Beginning with the line that has "SCALE1 pin SCK: D0 -> D1" and ending with the line that has "SCALE1 pin DT: D3 -> D2", retype the entries below exactly, except for the pictures.

*** RECORDS SUPPLIED

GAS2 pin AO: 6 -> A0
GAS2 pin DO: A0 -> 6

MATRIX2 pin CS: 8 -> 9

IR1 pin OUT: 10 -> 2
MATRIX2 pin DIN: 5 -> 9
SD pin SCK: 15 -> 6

******
*** RECORDS SUPPLIED

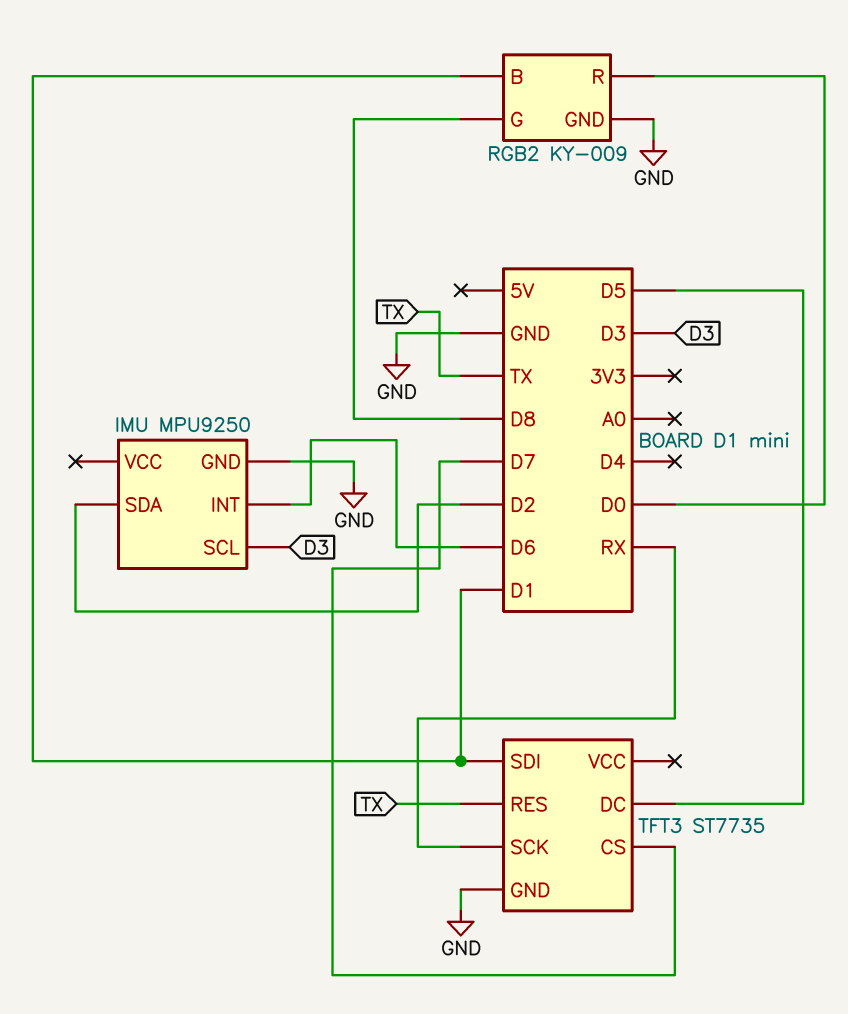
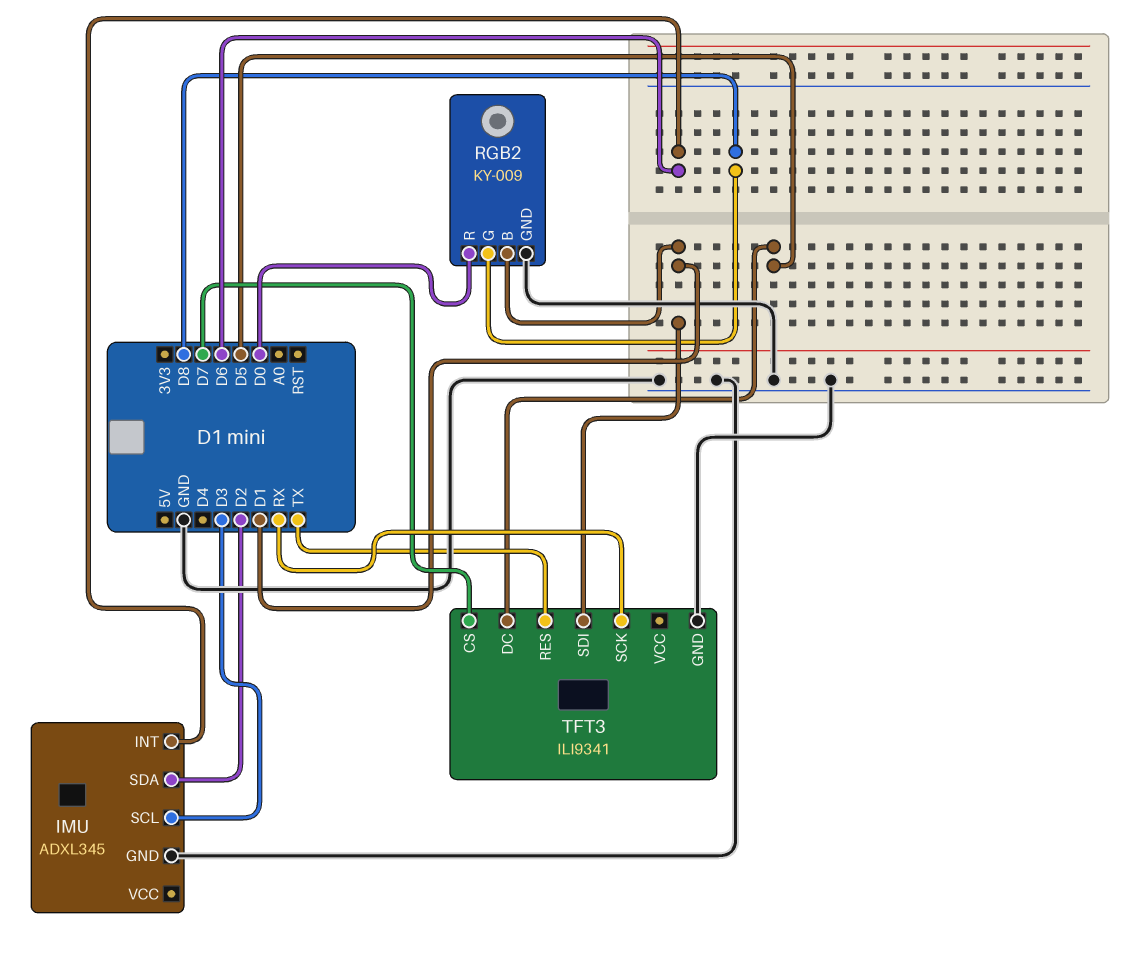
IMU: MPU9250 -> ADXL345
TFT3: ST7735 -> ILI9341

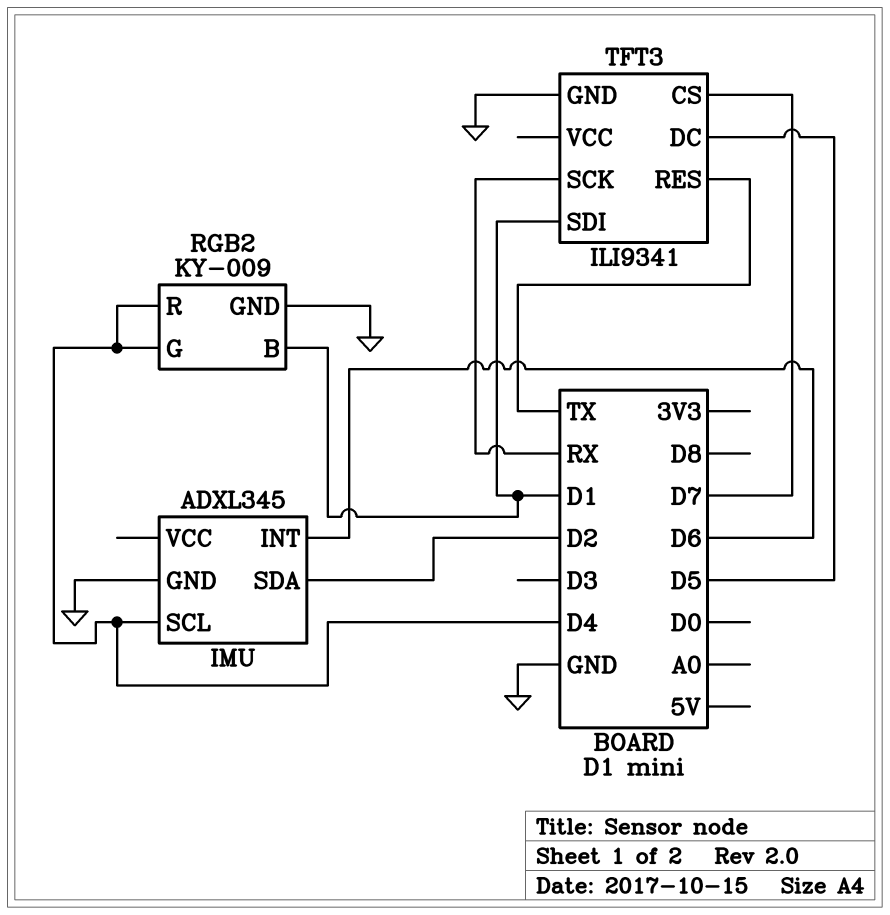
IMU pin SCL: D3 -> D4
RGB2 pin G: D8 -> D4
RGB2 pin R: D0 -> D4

******
*** RECORDS SUPPLIED

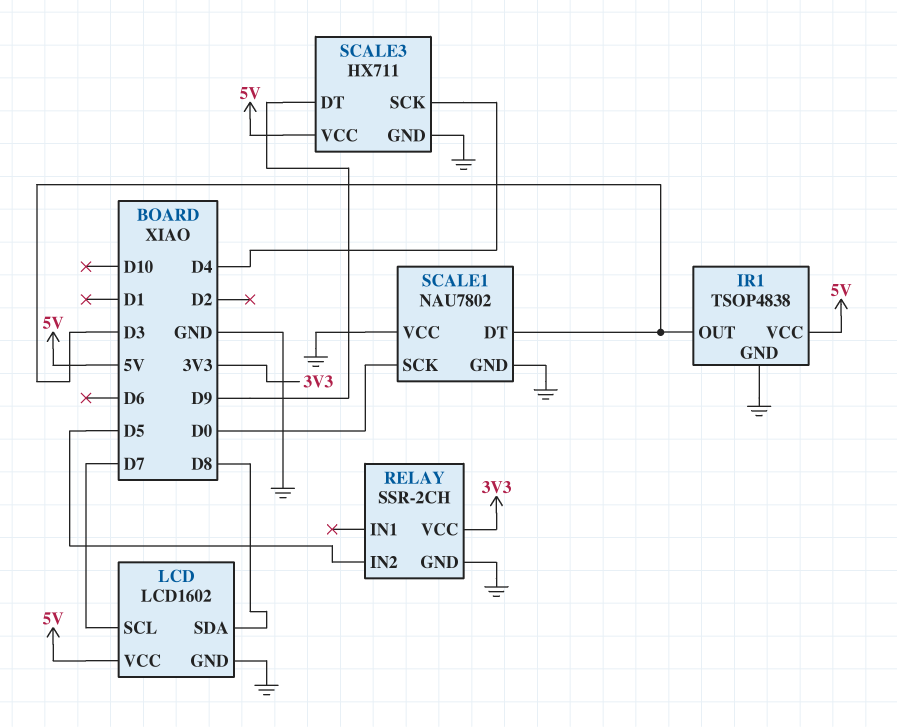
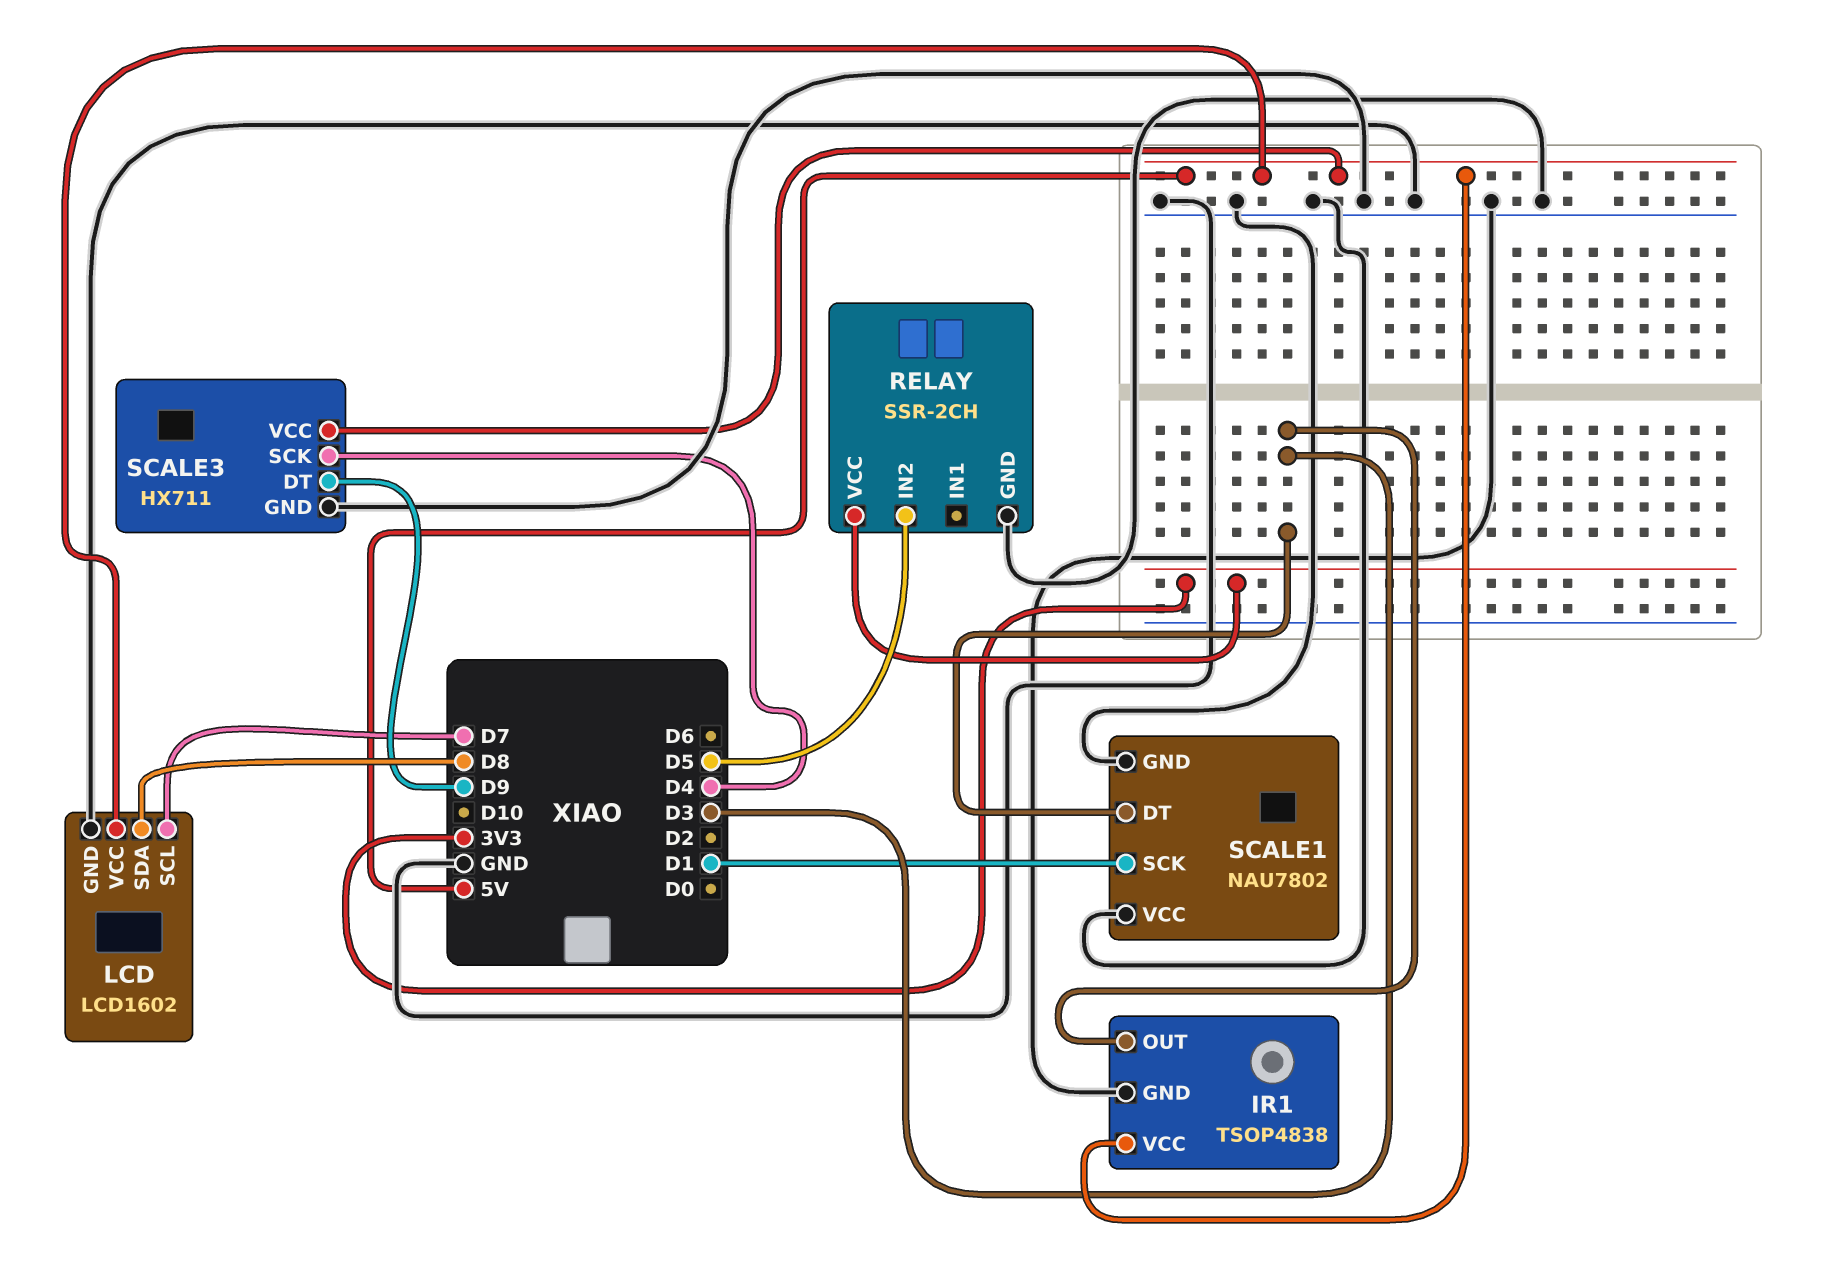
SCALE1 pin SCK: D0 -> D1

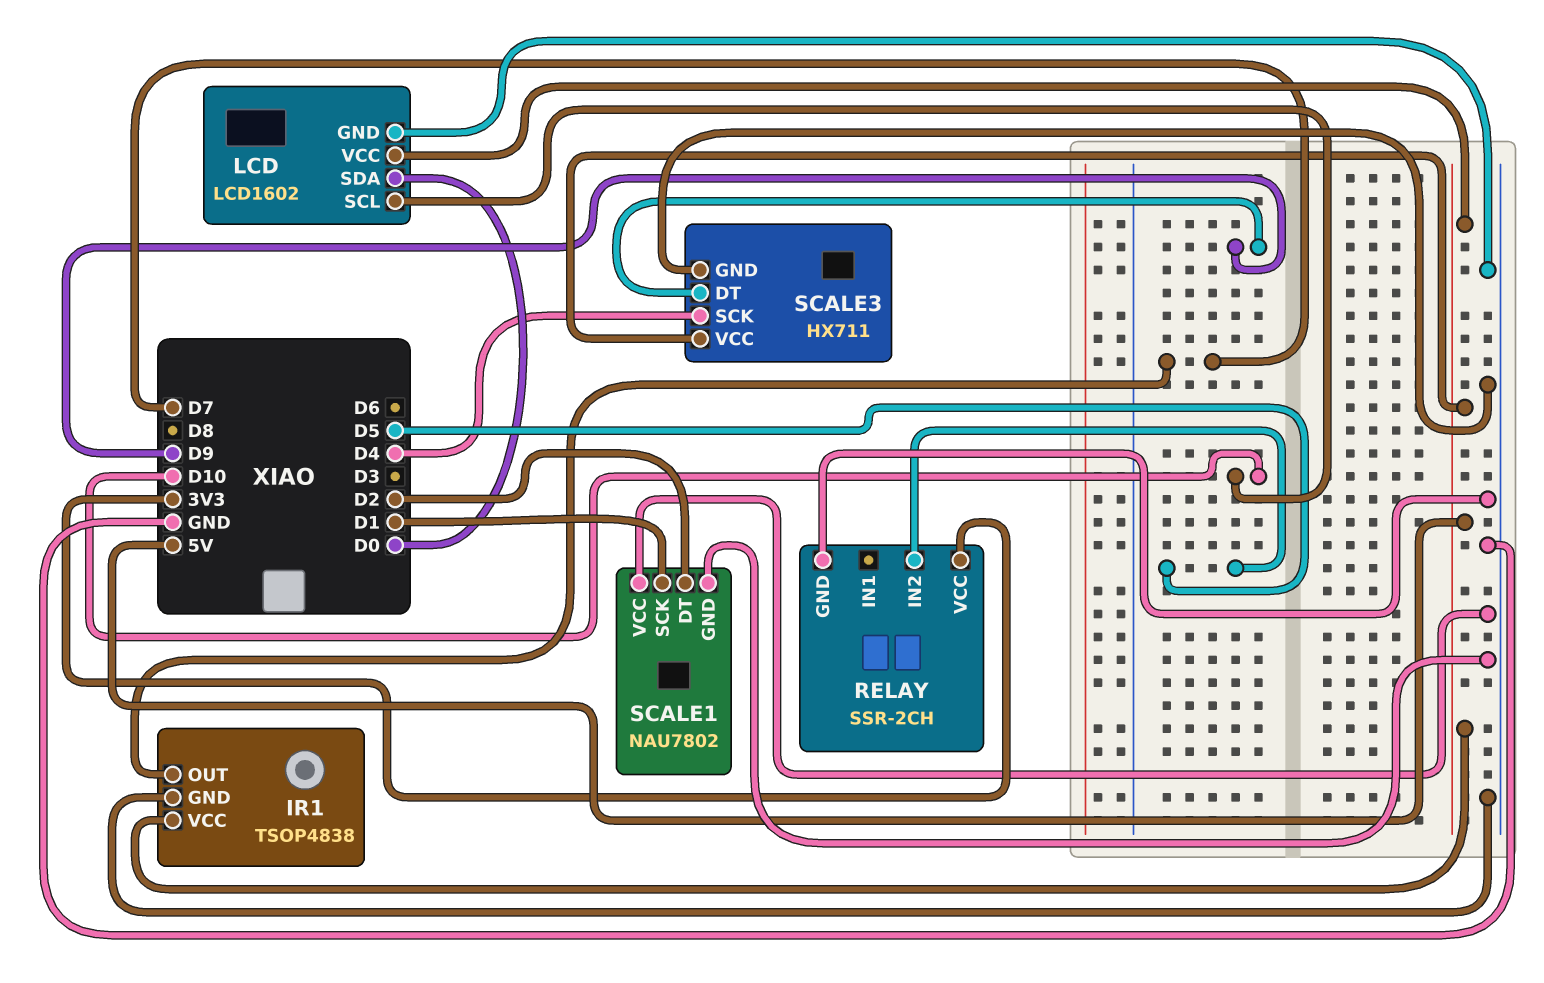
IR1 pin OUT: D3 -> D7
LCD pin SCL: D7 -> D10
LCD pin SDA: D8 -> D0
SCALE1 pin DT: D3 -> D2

******

SOLUTION TO THIS PROBLEM:
SCALE1 pin SCK: D0 -> D1

IR1 pin OUT: D3 -> D7
LCD pin SCL: D7 -> D10
LCD pin SDA: D8 -> D0
SCALE1 pin DT: D3 -> D2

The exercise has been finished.